**** SUPPLIED RECORDS
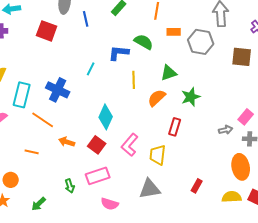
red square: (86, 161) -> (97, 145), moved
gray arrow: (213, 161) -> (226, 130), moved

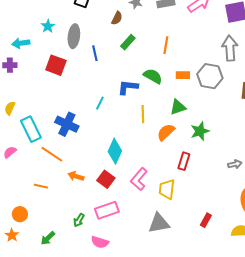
orange rectangle: (174, 32) -> (183, 75), moved
cyan rectangle: (22, 95) -> (31, 129), turned -40
green arrow: (70, 186) -> (79, 220), turned 48
pink semicircle: (110, 204) -> (100, 242), moved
********
Say how many lines of these records hold the string "arrow", giving the number and no other words.

2